> [Prompt]
Find each line in the following listing that has the string "spoon", then state the count and nothing else.

> [Stored data]

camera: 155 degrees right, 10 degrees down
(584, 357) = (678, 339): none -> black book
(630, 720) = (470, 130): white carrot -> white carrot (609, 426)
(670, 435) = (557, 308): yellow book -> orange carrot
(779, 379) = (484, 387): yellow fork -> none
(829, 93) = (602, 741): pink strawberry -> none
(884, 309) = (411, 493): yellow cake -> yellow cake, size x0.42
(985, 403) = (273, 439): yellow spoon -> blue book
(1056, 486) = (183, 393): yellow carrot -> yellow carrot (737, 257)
* * *
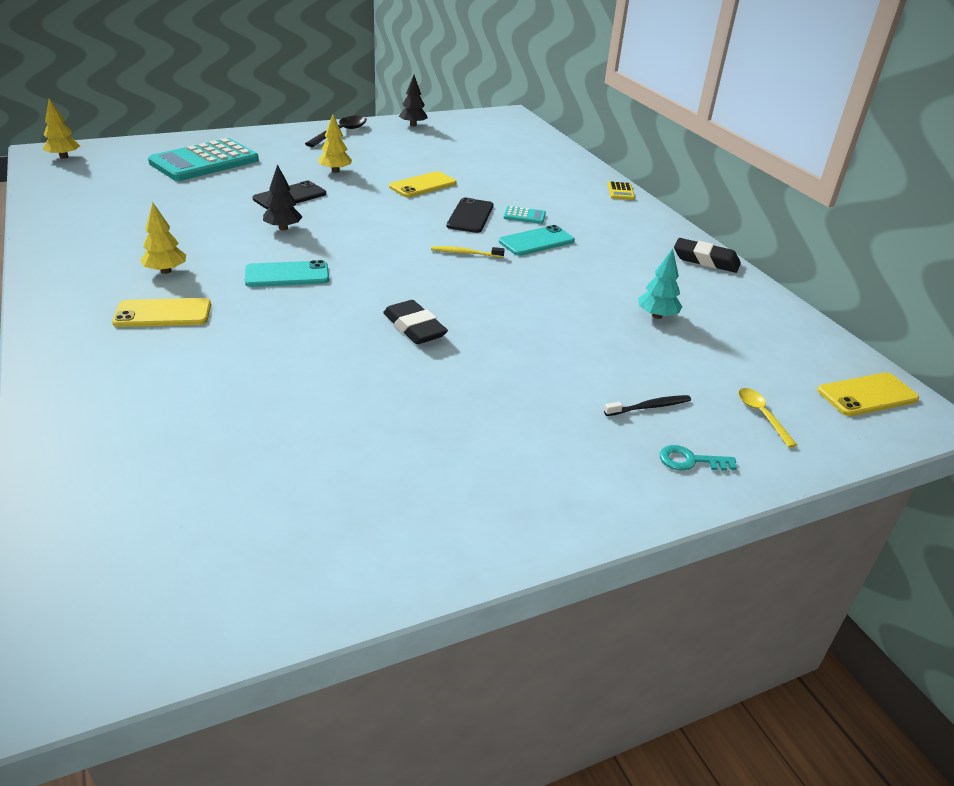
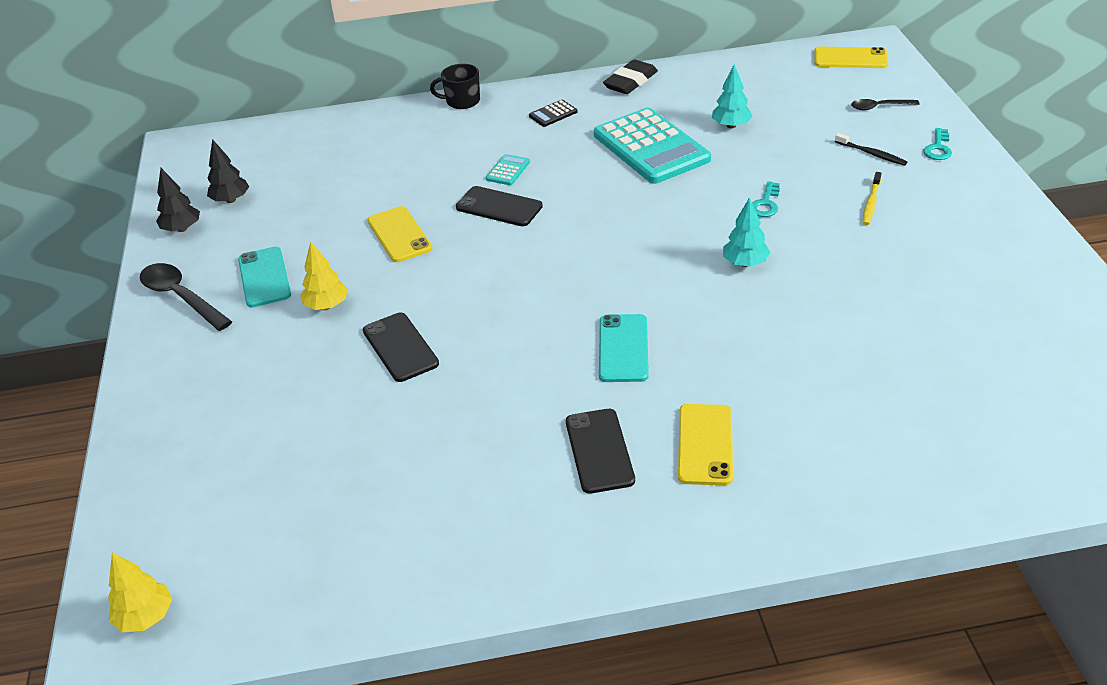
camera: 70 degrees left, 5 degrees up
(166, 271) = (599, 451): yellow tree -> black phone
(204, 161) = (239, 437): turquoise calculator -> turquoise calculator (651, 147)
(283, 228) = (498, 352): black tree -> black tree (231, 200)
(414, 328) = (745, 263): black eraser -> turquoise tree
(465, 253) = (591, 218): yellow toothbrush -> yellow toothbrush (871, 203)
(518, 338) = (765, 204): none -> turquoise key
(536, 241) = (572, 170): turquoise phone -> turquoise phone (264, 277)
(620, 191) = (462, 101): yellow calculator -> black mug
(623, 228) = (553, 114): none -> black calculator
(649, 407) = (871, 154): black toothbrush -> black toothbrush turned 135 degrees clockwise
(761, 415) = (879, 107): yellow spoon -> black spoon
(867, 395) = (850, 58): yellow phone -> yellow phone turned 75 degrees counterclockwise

> [Finished task]
2